[Coordinate-based change listings]
......
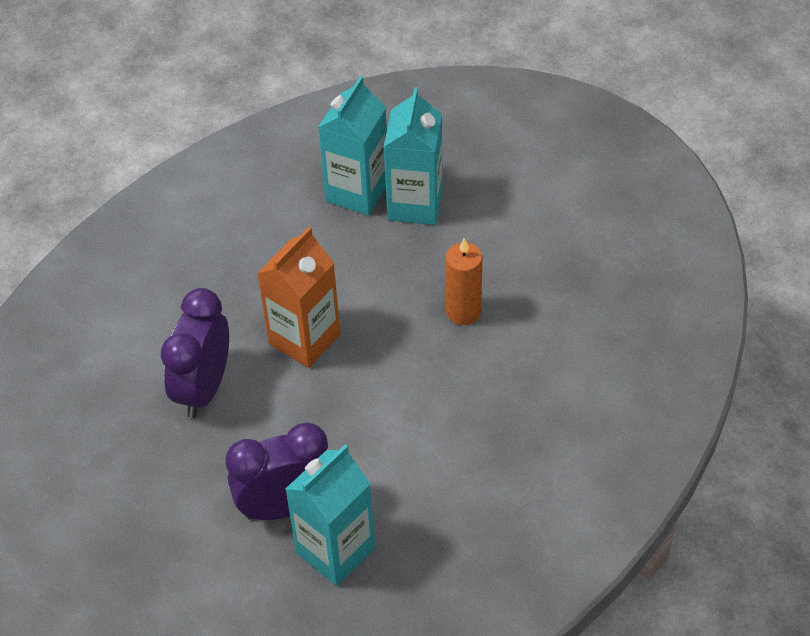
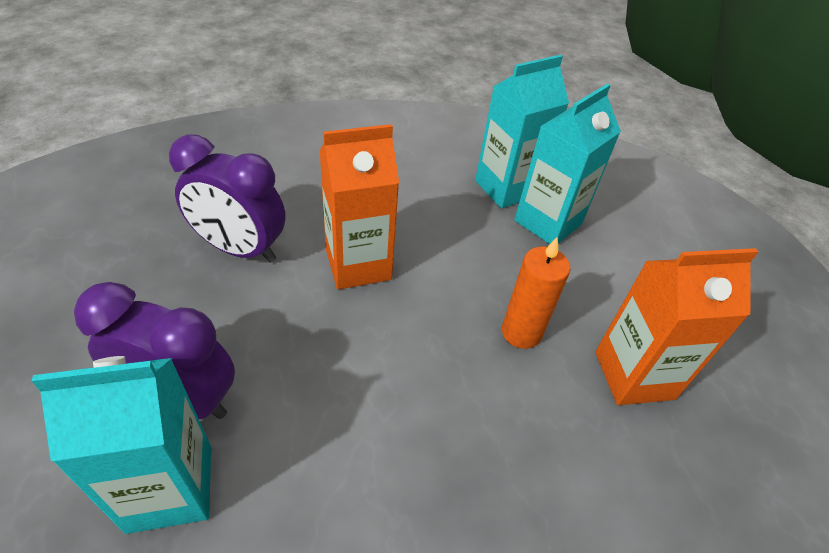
camera: 30 degrees right, 5 degrees down
(203, 388) = (240, 249): purple clock -> purple clock turned 120 degrees counterclockwise
(557, 292) = (634, 375): none -> orange carton

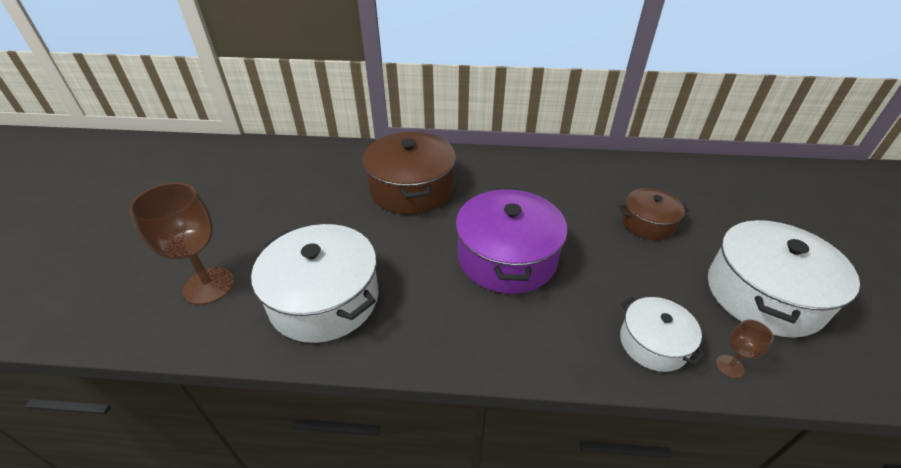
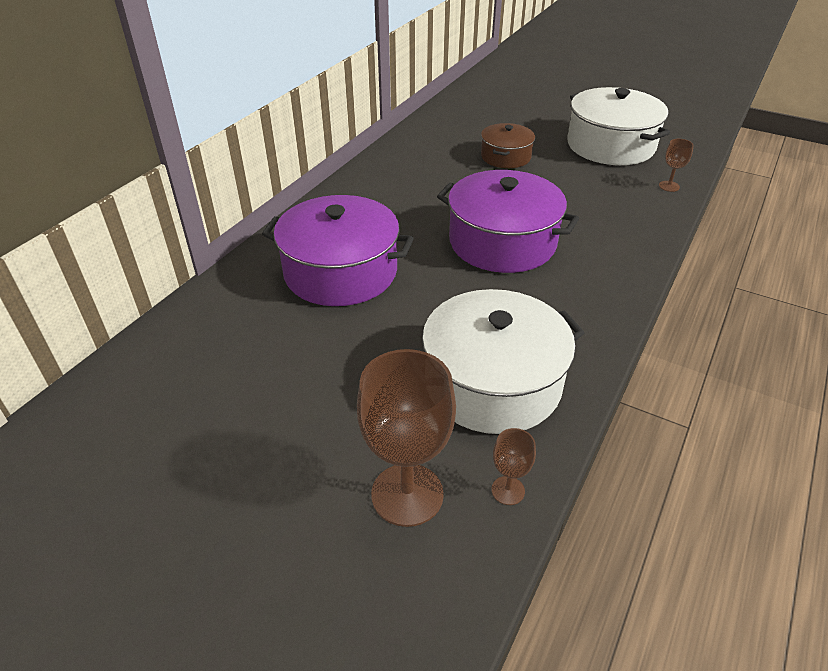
camera: 65 degrees left, 0 degrees up
(218, 335) = (508, 490): none -> brown goblet
(411, 188) = (340, 272): brown pot -> purple pot
(653, 343) = (637, 207): white pot -> none

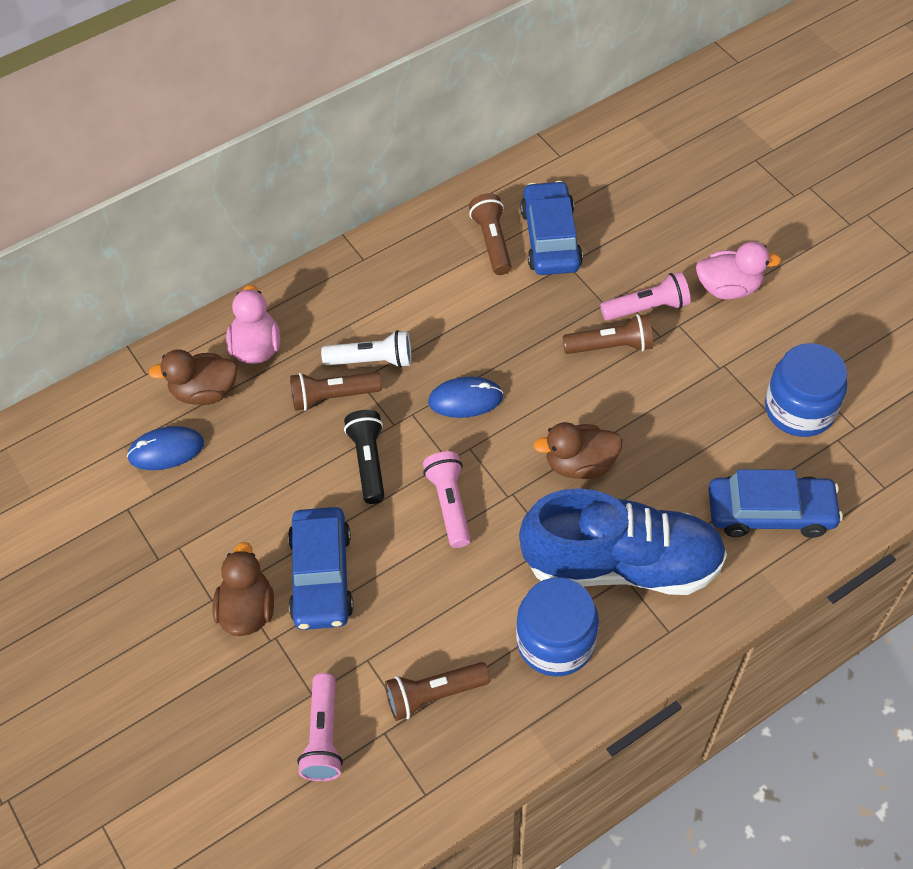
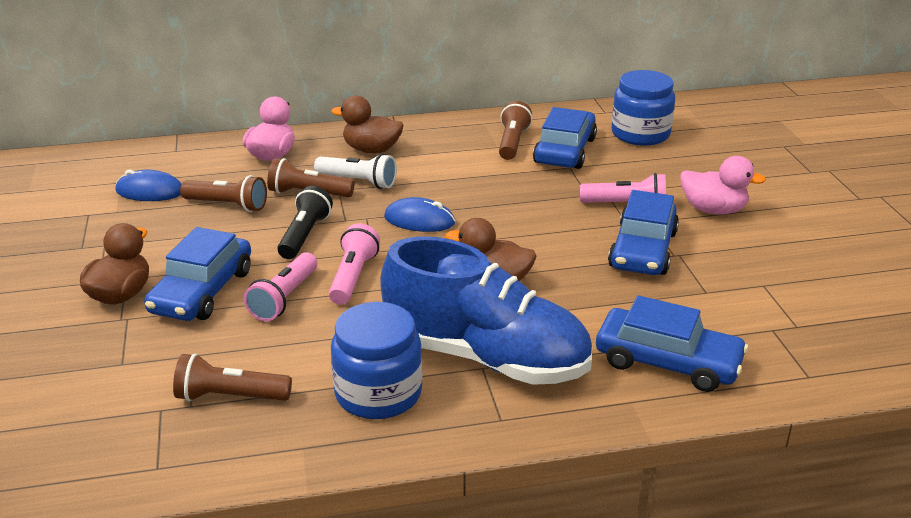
camera: 20 degrees right, 25 degrees down
(204, 392) = (210, 168): brown duck -> brown duck (371, 150)
(324, 736) = (104, 395): pink flashlight -> pink flashlight (284, 298)
(611, 346) = (576, 219): brown flashlight -> brown flashlight (228, 205)
(690, 370) = (643, 250): none -> blue car
(799, 409) = (741, 299): blue jar -> blue jar (640, 134)

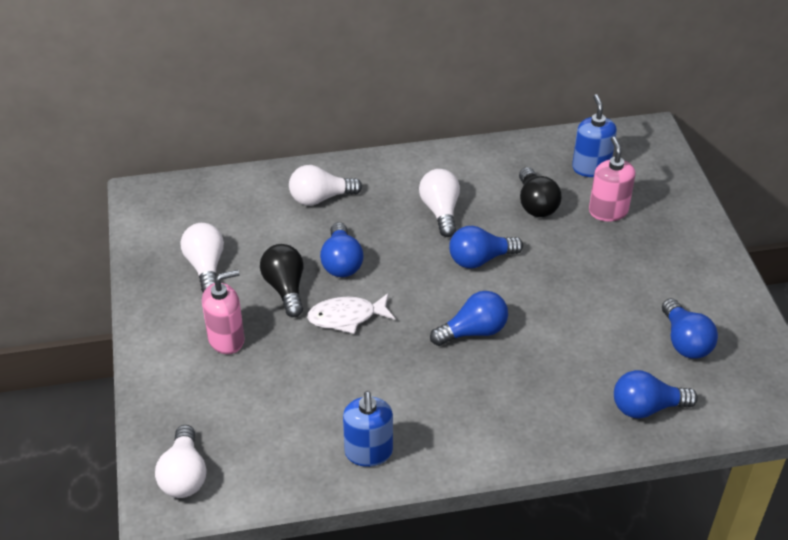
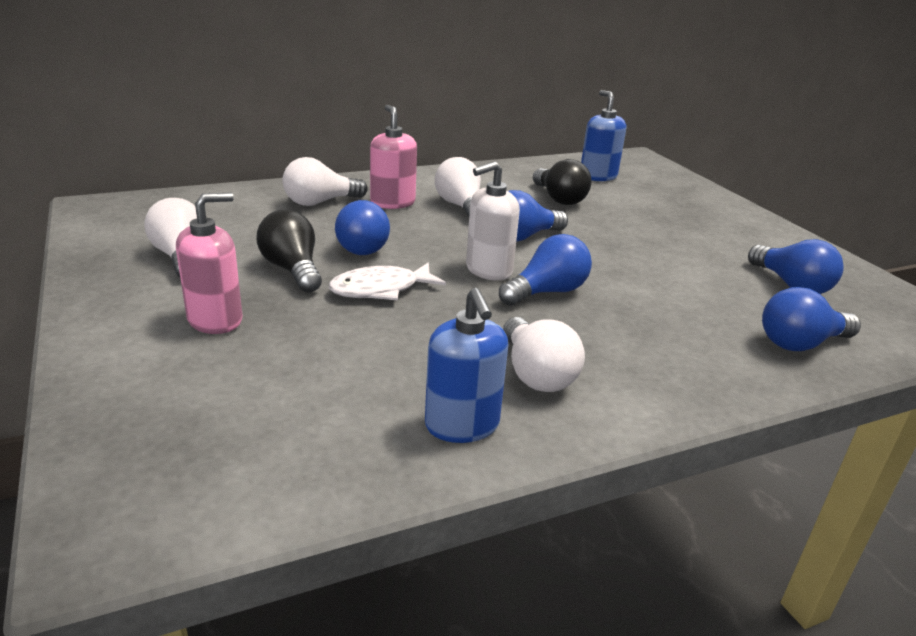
camera: 15 degrees left, 15 degrees down
(184, 475) = (150, 490): white light bulb -> white light bulb (536, 374)
(436, 301) = (488, 270): none -> white soap dispenser
(608, 211) = (635, 201): pink soap dispenser -> pink soap dispenser (392, 203)

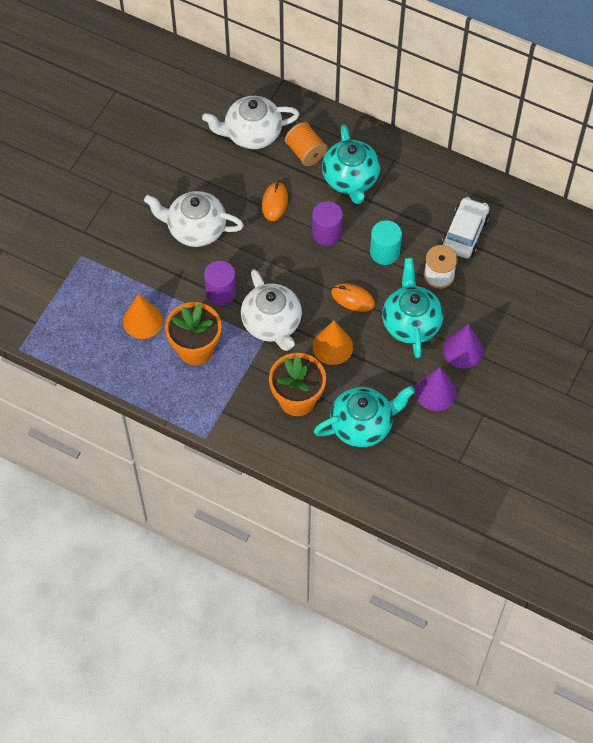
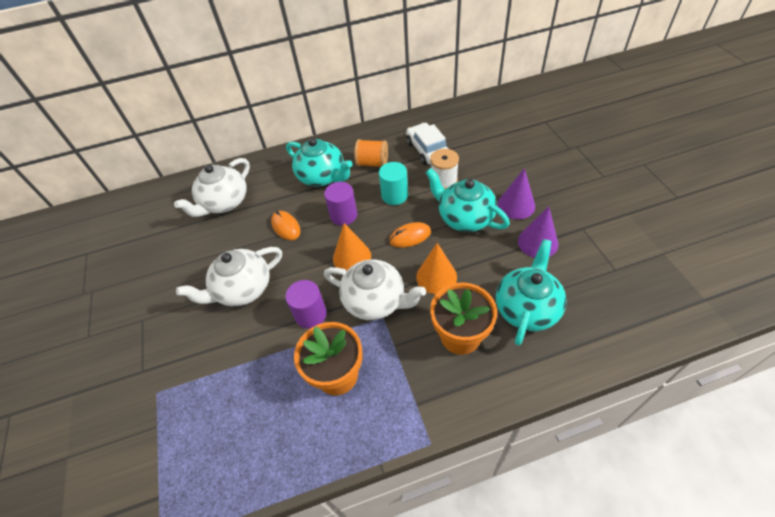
camera: 40 degrees left, 10 degrees down
(143, 321) = (267, 395): orange cone -> orange cone (352, 257)
(306, 152) = (275, 185): orange spool -> orange spool (372, 163)

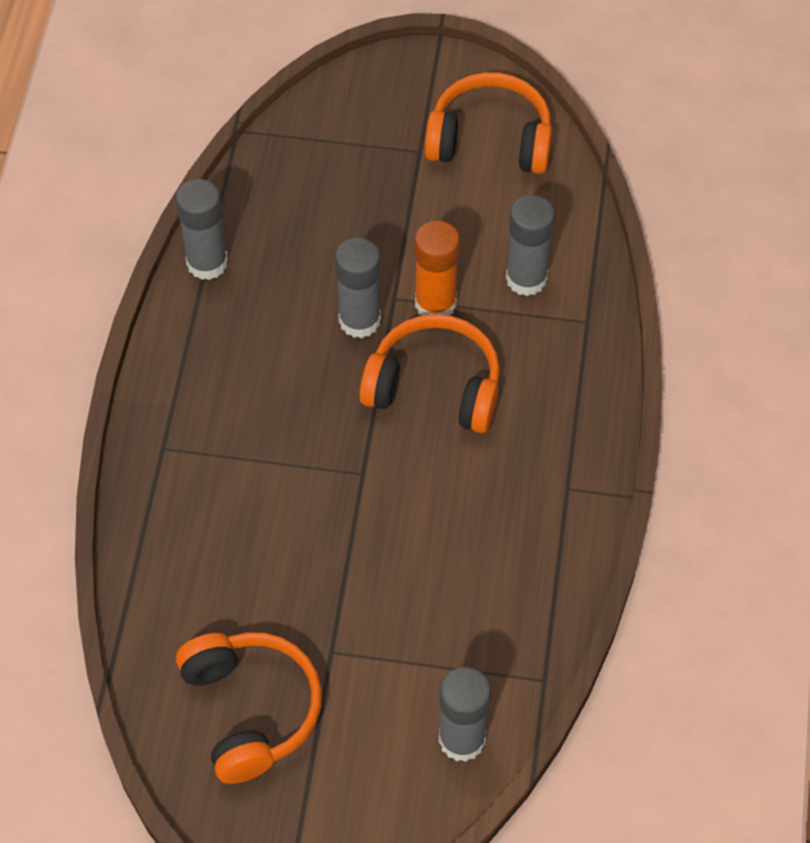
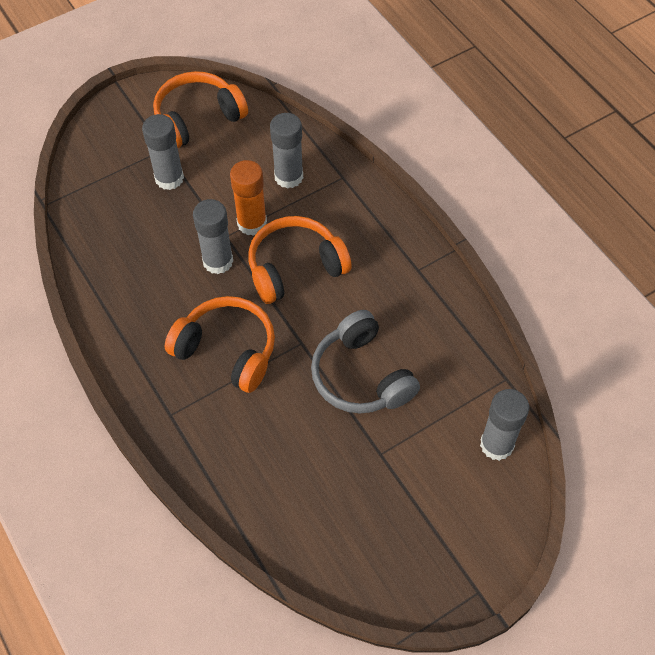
camera: 40 degrees left, 0 degrees up
(207, 263) = (95, 291): grey glue stick -> grey glue stick (169, 178)
(251, 710) = (368, 523): orange headphones -> orange headphones (227, 350)
(391, 556) = (361, 376): none -> grey headphones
......
EXERCISE BRIEF: All of the records should be output exactly as they stand, with pictures omitted.

WRITTEN ANSWER:
camera: 30 degrees right, 5 degrees down
(203, 388) = (240, 249): purple clock -> purple clock turned 120 degrees counterclockwise
(557, 292) = (634, 375): none -> orange carton

camera: 65 degrees left, 0 degrees up
(218, 335) = (508, 490): none -> brown goblet
(411, 188) = (340, 272): brown pot -> purple pot
(653, 343) = (637, 207): white pot -> none

camera: 20 degrees right, 25 degrees down
(204, 392) = (210, 168): brown duck -> brown duck (371, 150)
(324, 736) = (104, 395): pink flashlight -> pink flashlight (284, 298)
(611, 346) = (576, 219): brown flashlight -> brown flashlight (228, 205)
(690, 370) = (643, 250): none -> blue car
(799, 409) = (741, 299): blue jar -> blue jar (640, 134)

camera: 15 degrees left, 15 degrees down
(184, 475) = (150, 490): white light bulb -> white light bulb (536, 374)
(436, 301) = (488, 270): none -> white soap dispenser
(608, 211) = (635, 201): pink soap dispenser -> pink soap dispenser (392, 203)

camera: 40 degrees left, 10 degrees down
(143, 321) = (267, 395): orange cone -> orange cone (352, 257)
(306, 152) = (275, 185): orange spool -> orange spool (372, 163)

camera: 40 degrees left, 0 degrees up
(207, 263) = (95, 291): grey glue stick -> grey glue stick (169, 178)
(251, 710) = (368, 523): orange headphones -> orange headphones (227, 350)
(391, 556) = (361, 376): none -> grey headphones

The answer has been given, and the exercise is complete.